For the data below, restate word for word only the lines from the line containing "C101: 1.5uF (plus" through the line containing "SW3: none -> button (GND, IC2/TRIG)", both ends included.

■ RECORDS FOR THIS EXERCISE

>>>>

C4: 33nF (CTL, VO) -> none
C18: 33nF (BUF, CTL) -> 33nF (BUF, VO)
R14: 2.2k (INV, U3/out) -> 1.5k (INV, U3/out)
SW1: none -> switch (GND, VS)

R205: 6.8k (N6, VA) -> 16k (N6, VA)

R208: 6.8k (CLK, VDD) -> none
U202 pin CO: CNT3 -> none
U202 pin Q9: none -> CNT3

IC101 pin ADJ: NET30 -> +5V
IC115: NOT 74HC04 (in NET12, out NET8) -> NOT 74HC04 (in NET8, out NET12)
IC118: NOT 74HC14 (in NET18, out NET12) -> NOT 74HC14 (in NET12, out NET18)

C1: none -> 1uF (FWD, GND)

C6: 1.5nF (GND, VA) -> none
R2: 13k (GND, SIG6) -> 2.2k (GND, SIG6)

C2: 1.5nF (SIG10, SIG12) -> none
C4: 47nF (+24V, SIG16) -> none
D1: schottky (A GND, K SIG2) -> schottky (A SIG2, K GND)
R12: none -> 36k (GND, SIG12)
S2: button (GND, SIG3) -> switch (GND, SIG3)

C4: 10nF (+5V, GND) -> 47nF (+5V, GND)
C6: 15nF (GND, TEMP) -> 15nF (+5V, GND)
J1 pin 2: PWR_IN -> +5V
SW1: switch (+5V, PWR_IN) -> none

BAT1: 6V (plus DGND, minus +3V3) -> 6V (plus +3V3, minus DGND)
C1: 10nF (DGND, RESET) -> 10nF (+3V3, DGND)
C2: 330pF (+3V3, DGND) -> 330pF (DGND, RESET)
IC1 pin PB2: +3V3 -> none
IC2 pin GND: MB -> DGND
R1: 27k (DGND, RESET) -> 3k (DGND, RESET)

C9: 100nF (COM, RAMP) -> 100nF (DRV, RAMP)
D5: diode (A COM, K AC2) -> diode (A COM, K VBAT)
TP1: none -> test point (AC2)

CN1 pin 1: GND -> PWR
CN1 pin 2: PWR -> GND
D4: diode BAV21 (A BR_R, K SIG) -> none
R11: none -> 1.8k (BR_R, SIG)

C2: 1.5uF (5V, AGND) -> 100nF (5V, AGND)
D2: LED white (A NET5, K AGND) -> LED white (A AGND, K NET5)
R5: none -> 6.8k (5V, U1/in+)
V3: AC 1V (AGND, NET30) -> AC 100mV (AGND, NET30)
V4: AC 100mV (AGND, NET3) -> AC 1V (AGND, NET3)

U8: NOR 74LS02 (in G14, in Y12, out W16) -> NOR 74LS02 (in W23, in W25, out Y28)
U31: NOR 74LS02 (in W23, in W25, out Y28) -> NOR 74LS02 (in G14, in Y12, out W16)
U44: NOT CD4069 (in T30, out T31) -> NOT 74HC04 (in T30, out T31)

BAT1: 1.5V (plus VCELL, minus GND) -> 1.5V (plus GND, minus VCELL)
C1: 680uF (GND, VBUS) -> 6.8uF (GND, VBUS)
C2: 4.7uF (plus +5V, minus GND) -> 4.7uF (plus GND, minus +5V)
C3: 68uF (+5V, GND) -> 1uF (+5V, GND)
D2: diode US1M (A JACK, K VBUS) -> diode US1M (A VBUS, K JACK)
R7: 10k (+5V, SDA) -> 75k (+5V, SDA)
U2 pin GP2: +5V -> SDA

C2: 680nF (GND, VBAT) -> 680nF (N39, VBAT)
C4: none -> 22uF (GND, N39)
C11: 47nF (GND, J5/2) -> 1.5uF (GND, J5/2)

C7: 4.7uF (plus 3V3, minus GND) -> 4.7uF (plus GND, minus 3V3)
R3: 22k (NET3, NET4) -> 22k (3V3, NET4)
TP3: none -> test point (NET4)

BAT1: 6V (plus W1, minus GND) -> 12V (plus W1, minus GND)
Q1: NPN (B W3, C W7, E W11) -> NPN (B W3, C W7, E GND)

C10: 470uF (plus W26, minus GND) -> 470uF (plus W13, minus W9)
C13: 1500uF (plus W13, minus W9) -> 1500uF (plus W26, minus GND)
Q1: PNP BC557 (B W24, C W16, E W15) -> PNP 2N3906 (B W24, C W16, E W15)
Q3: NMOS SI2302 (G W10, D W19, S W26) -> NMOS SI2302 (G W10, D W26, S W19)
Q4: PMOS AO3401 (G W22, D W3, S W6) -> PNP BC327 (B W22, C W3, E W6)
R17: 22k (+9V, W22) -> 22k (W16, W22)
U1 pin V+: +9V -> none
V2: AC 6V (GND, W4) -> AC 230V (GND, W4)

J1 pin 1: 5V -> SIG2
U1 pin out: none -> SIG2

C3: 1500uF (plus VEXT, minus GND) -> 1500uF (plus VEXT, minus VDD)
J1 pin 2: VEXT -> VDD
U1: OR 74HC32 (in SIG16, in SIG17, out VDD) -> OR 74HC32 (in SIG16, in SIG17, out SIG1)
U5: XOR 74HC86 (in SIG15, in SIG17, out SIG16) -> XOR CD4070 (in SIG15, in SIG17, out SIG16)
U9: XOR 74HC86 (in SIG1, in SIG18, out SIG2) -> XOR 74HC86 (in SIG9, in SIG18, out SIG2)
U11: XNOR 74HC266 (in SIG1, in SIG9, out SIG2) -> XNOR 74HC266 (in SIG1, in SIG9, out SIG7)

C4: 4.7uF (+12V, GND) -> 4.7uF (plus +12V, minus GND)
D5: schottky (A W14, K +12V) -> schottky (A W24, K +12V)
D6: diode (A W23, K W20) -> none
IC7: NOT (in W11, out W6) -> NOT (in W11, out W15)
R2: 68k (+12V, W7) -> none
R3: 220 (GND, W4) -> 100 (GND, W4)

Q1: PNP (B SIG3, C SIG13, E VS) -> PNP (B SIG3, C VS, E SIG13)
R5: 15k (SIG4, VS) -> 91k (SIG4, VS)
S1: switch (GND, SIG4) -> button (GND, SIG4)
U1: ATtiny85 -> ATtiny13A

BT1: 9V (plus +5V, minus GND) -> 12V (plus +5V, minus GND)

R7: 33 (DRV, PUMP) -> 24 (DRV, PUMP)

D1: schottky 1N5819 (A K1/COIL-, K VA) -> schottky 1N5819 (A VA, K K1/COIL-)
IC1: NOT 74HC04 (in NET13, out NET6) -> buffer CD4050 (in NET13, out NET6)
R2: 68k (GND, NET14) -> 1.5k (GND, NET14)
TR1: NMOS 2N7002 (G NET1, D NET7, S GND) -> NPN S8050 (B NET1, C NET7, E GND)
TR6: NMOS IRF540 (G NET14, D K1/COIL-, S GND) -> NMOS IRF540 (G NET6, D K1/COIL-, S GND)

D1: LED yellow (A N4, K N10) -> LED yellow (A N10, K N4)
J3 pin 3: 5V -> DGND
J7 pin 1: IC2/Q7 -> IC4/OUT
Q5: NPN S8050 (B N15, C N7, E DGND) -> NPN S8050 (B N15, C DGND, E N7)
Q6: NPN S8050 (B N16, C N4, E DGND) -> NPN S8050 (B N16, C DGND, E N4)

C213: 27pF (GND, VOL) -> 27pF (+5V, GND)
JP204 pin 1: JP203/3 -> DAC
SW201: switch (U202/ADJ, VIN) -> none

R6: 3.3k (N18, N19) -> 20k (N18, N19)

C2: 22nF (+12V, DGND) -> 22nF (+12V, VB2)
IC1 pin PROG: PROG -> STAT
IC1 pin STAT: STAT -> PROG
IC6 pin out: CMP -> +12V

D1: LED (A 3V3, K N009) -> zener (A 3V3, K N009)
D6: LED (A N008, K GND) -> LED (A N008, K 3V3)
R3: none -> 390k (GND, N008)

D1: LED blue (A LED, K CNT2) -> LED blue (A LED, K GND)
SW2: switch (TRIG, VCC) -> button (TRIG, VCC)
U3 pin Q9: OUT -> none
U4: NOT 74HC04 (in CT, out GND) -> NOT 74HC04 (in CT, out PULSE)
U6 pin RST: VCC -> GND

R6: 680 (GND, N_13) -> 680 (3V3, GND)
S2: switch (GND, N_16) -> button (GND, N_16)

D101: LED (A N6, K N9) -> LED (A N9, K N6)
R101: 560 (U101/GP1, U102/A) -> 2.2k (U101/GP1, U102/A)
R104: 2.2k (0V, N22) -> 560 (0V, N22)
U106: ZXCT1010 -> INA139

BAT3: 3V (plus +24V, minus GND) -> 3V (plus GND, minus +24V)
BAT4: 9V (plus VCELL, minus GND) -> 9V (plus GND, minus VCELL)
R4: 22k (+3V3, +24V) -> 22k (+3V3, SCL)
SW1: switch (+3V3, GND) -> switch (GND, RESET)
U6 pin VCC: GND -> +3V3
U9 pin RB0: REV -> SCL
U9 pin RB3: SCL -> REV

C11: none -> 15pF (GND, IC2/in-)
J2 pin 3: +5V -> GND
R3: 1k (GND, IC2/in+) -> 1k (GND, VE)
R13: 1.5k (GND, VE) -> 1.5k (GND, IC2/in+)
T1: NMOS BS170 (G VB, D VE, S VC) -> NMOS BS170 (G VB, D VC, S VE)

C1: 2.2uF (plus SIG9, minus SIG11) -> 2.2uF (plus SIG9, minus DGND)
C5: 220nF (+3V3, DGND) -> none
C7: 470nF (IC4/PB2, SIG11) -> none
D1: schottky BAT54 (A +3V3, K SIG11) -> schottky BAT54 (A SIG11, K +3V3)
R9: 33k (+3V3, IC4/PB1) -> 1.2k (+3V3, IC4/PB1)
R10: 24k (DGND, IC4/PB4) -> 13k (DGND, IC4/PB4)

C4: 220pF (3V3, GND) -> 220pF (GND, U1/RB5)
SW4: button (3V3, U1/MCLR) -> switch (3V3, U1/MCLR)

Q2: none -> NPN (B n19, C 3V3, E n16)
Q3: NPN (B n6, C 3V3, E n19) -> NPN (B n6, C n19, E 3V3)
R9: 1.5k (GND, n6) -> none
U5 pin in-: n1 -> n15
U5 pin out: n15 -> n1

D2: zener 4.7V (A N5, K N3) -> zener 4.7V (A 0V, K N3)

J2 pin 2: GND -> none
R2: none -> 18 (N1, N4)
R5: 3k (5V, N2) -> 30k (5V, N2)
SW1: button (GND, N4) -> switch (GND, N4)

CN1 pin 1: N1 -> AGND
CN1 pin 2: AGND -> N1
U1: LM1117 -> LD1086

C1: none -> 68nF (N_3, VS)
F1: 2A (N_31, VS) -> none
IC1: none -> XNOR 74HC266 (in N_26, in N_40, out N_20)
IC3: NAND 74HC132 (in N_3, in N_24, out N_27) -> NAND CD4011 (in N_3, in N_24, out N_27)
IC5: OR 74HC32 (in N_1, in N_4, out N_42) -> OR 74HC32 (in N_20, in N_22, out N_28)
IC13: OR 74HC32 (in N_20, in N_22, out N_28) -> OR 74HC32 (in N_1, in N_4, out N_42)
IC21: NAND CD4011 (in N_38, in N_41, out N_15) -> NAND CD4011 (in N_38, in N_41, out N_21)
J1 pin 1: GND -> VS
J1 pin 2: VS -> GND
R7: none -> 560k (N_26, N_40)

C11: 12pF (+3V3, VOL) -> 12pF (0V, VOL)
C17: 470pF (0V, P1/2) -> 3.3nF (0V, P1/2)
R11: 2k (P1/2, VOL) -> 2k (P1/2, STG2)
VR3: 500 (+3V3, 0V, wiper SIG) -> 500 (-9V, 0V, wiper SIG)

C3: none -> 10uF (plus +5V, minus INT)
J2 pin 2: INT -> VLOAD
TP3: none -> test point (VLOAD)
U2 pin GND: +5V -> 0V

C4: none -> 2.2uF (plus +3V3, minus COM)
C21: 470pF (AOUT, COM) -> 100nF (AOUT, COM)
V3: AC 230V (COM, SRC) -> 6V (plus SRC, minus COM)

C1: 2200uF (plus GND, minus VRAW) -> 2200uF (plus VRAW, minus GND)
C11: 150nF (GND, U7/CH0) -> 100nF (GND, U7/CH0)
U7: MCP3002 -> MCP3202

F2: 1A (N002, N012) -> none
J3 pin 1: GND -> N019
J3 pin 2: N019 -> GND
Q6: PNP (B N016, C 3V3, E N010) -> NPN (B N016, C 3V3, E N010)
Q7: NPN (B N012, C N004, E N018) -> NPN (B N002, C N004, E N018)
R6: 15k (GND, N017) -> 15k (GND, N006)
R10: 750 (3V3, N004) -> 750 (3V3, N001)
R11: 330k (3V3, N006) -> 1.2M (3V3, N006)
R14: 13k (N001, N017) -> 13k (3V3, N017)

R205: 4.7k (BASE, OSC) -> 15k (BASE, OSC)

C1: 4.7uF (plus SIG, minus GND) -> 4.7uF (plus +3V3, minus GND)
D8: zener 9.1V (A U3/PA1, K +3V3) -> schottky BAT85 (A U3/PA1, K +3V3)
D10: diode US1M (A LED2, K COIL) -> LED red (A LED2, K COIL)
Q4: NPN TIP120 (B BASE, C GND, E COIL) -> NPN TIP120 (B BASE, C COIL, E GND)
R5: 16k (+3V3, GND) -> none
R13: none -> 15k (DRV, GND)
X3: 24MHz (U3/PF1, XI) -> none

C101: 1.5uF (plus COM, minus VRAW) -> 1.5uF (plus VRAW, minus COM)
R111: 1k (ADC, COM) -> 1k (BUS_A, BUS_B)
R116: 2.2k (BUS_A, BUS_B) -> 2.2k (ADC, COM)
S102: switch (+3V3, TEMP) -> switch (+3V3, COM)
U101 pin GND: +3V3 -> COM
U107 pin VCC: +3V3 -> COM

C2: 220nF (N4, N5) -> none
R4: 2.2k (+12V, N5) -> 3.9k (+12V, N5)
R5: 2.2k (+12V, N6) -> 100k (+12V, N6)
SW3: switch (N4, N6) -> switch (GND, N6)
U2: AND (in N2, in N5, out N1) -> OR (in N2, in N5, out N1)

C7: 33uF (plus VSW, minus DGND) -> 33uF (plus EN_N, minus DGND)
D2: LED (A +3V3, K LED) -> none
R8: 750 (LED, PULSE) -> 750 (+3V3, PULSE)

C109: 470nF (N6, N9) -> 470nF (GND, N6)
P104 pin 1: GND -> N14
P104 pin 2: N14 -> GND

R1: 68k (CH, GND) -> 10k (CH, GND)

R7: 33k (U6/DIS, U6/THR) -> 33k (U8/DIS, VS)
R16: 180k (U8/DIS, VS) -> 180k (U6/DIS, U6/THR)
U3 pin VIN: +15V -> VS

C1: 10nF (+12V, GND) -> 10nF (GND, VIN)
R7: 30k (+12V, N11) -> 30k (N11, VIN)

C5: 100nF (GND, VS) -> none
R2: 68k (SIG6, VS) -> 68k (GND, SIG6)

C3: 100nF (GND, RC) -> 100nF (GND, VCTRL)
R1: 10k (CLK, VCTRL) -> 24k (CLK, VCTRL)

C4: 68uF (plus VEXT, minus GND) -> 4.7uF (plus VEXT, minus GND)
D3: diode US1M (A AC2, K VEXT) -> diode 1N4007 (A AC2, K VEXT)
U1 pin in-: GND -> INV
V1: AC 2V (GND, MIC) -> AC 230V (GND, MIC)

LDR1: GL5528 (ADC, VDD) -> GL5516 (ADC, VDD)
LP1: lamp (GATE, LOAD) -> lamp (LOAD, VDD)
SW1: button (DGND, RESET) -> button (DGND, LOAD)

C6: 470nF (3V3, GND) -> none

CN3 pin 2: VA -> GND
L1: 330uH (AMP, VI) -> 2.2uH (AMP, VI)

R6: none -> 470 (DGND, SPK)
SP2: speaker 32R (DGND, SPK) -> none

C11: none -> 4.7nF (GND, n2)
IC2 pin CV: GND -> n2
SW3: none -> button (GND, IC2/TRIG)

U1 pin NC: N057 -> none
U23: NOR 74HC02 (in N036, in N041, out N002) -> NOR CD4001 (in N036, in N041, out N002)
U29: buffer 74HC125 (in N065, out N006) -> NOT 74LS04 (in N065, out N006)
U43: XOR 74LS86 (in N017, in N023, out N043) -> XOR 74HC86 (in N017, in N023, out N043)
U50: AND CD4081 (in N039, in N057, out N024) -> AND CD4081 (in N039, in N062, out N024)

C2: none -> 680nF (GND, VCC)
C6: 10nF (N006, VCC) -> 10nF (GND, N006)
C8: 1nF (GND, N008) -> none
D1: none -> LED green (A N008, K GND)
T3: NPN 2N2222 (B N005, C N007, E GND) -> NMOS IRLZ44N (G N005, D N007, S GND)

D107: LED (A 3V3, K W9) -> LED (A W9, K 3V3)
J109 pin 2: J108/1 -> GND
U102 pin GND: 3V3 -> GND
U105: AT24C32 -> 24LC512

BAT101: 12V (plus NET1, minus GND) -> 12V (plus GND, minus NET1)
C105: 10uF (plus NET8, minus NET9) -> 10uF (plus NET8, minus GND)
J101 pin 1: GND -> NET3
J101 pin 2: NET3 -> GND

<<<<

■ RESULT OF THE TASK
C101: 1.5uF (plus COM, minus VRAW) -> 1.5uF (plus VRAW, minus COM)
R111: 1k (ADC, COM) -> 1k (BUS_A, BUS_B)
R116: 2.2k (BUS_A, BUS_B) -> 2.2k (ADC, COM)
S102: switch (+3V3, TEMP) -> switch (+3V3, COM)
U101 pin GND: +3V3 -> COM
U107 pin VCC: +3V3 -> COM

C2: 220nF (N4, N5) -> none
R4: 2.2k (+12V, N5) -> 3.9k (+12V, N5)
R5: 2.2k (+12V, N6) -> 100k (+12V, N6)
SW3: switch (N4, N6) -> switch (GND, N6)
U2: AND (in N2, in N5, out N1) -> OR (in N2, in N5, out N1)

C7: 33uF (plus VSW, minus DGND) -> 33uF (plus EN_N, minus DGND)
D2: LED (A +3V3, K LED) -> none
R8: 750 (LED, PULSE) -> 750 (+3V3, PULSE)

C109: 470nF (N6, N9) -> 470nF (GND, N6)
P104 pin 1: GND -> N14
P104 pin 2: N14 -> GND

R1: 68k (CH, GND) -> 10k (CH, GND)

R7: 33k (U6/DIS, U6/THR) -> 33k (U8/DIS, VS)
R16: 180k (U8/DIS, VS) -> 180k (U6/DIS, U6/THR)
U3 pin VIN: +15V -> VS

C1: 10nF (+12V, GND) -> 10nF (GND, VIN)
R7: 30k (+12V, N11) -> 30k (N11, VIN)

C5: 100nF (GND, VS) -> none
R2: 68k (SIG6, VS) -> 68k (GND, SIG6)

C3: 100nF (GND, RC) -> 100nF (GND, VCTRL)
R1: 10k (CLK, VCTRL) -> 24k (CLK, VCTRL)

C4: 68uF (plus VEXT, minus GND) -> 4.7uF (plus VEXT, minus GND)
D3: diode US1M (A AC2, K VEXT) -> diode 1N4007 (A AC2, K VEXT)
U1 pin in-: GND -> INV
V1: AC 2V (GND, MIC) -> AC 230V (GND, MIC)

LDR1: GL5528 (ADC, VDD) -> GL5516 (ADC, VDD)
LP1: lamp (GATE, LOAD) -> lamp (LOAD, VDD)
SW1: button (DGND, RESET) -> button (DGND, LOAD)

C6: 470nF (3V3, GND) -> none

CN3 pin 2: VA -> GND
L1: 330uH (AMP, VI) -> 2.2uH (AMP, VI)

R6: none -> 470 (DGND, SPK)
SP2: speaker 32R (DGND, SPK) -> none

C11: none -> 4.7nF (GND, n2)
IC2 pin CV: GND -> n2
SW3: none -> button (GND, IC2/TRIG)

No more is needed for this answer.